[What to work on]: Copying nothing before it, reproduce the line that holds "U22: none -> NOT 74HC04 (in T15, out T16)" and every line after it in the data, exactly.

[Data for the task]:
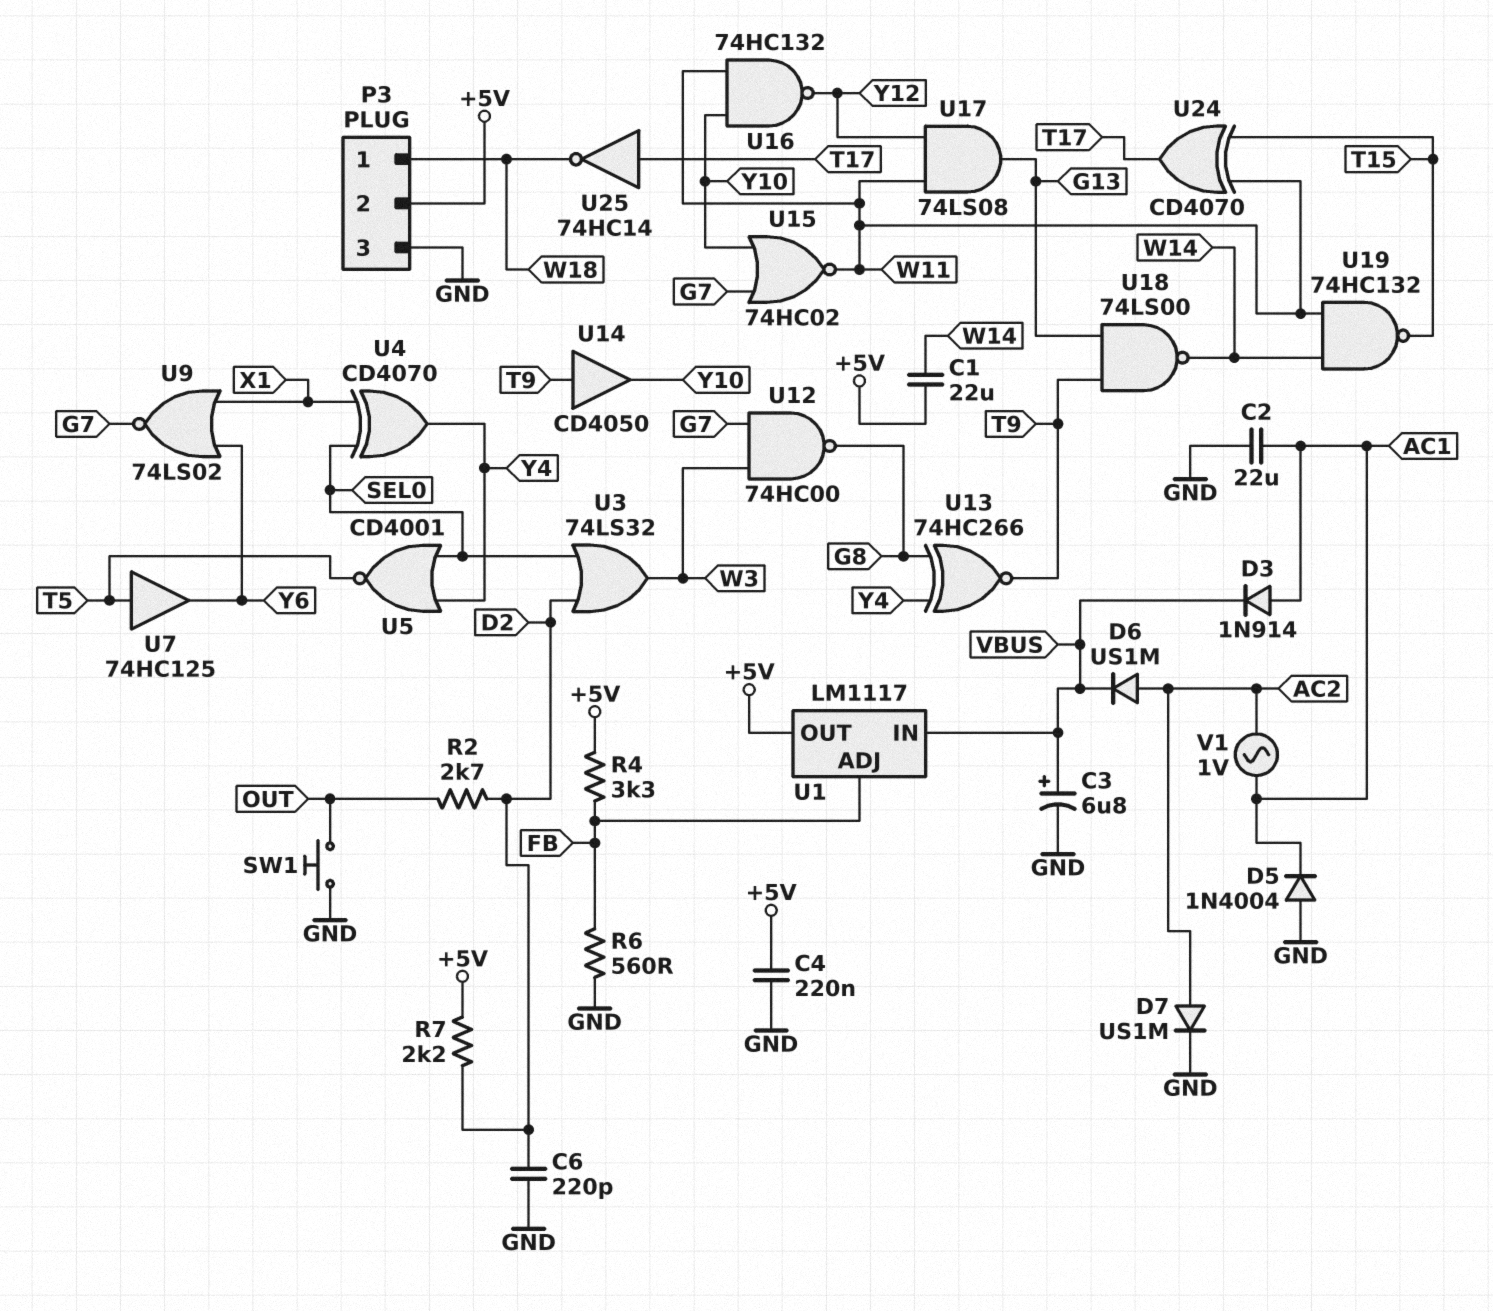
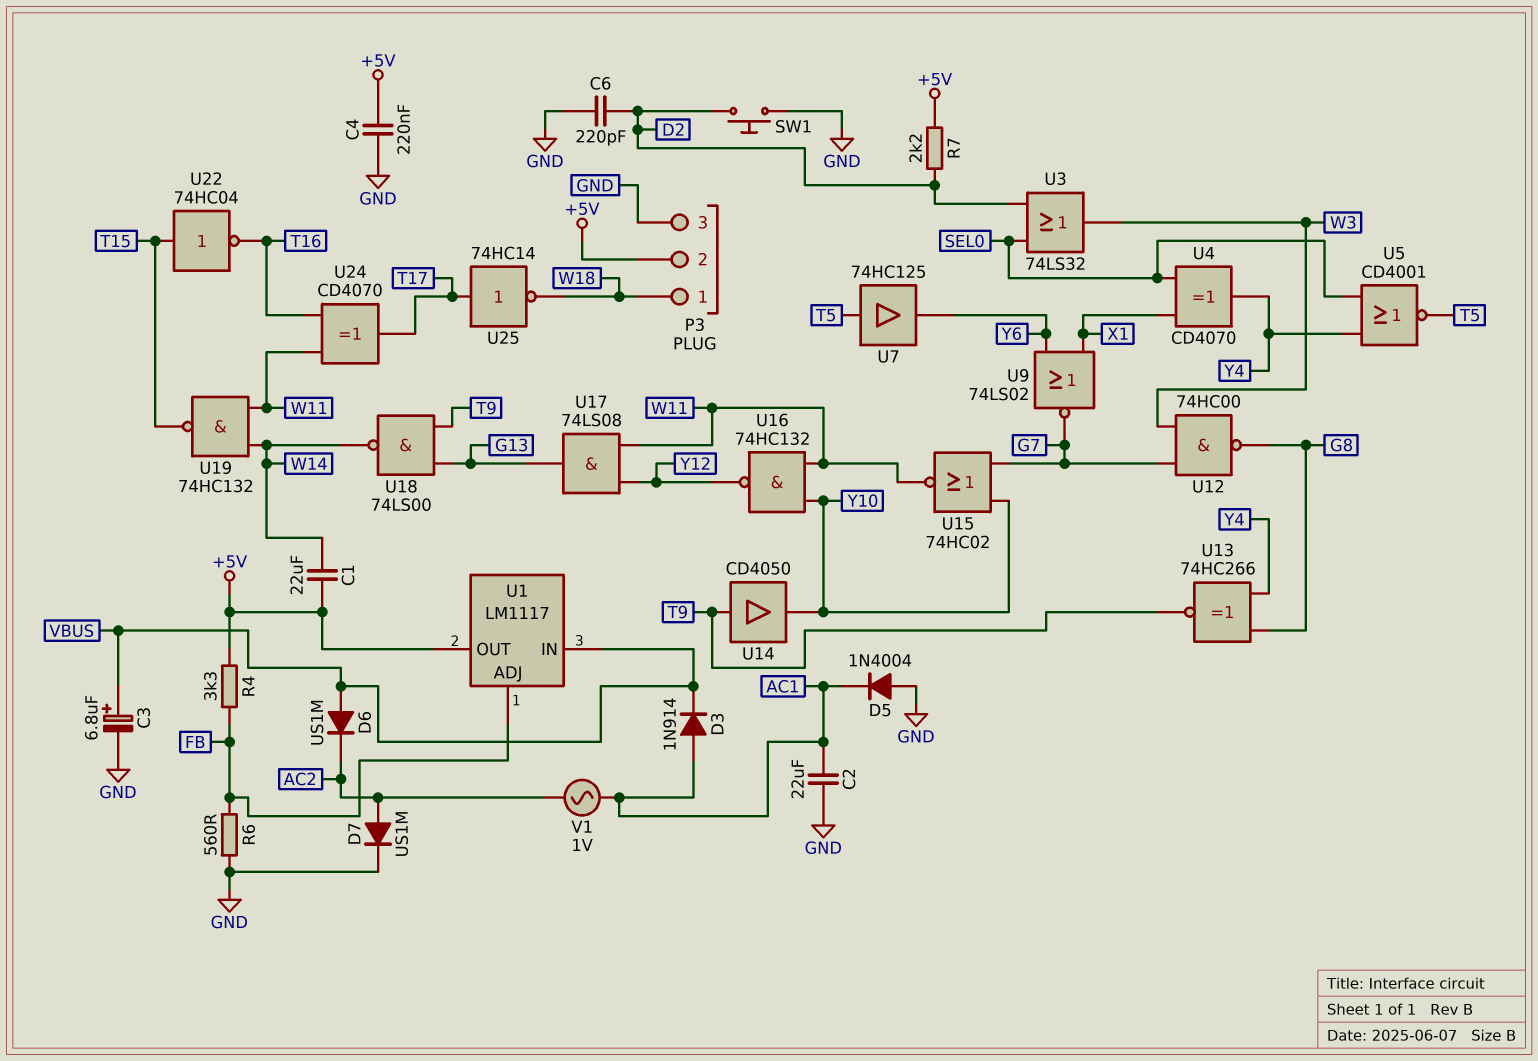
D6: diode US1M (A AC2, K VBUS) -> diode US1M (A VBUS, K AC2)
R2: 2.7k (D2, OUT) -> none
SW1: button (GND, OUT) -> button (D2, GND)
U22: none -> NOT 74HC04 (in T15, out T16)
U24: XOR CD4070 (in T15, in W11, out T17) -> XOR CD4070 (in T16, in W11, out T17)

[Solution for this task]:
U22: none -> NOT 74HC04 (in T15, out T16)
U24: XOR CD4070 (in T15, in W11, out T17) -> XOR CD4070 (in T16, in W11, out T17)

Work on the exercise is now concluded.